Repeat the listing word for word. Leave every picture out.

*** Records for the exercise

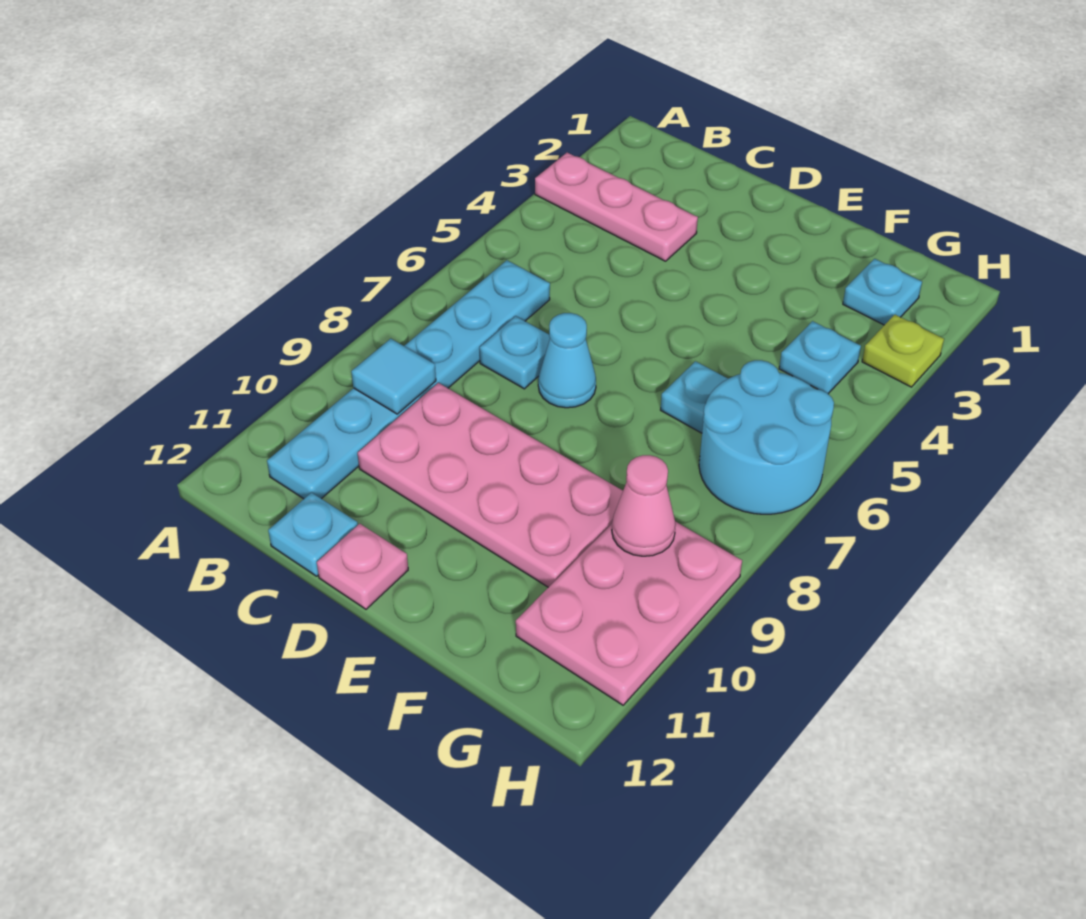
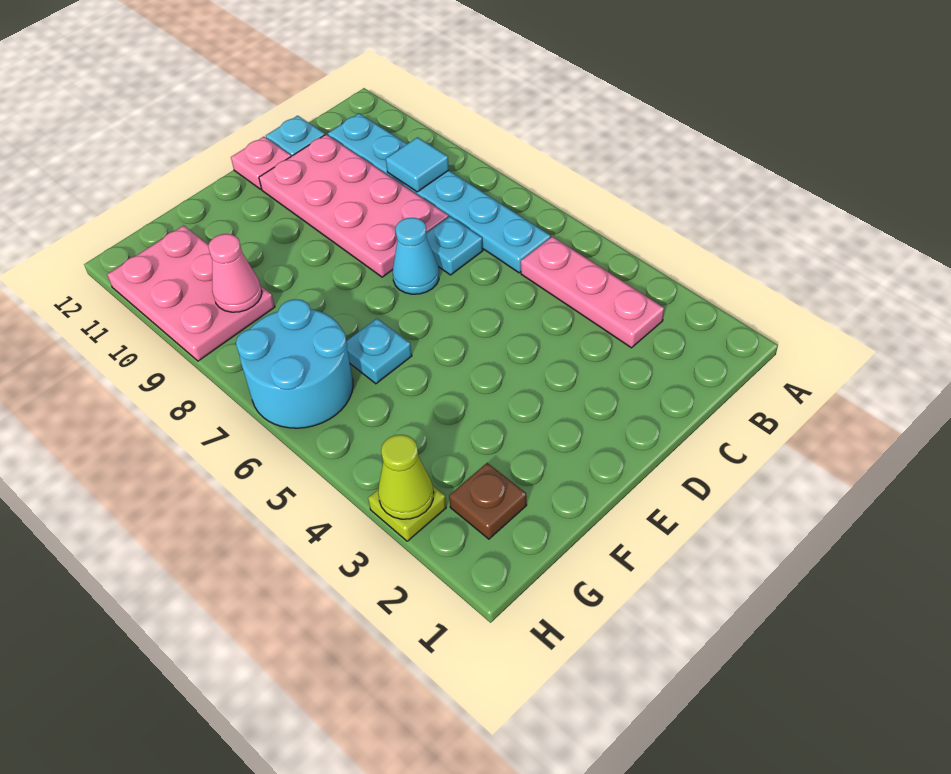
pink plate A3:C3 level 1 -> pink plate B3:B5 level 1
pink plate C9:F10 level 1 -> pink plate C8:D11 level 1
cyan plate G2 level 1 -> brown plate G2 level 1
cyan plate G4 level 1 -> none
none -> lime cone H3 level 2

******

-- Task output --
pink plate A3:C3 level 1 -> pink plate B3:B5 level 1
pink plate C9:F10 level 1 -> pink plate C8:D11 level 1
cyan plate G2 level 1 -> brown plate G2 level 1
cyan plate G4 level 1 -> none
none -> lime cone H3 level 2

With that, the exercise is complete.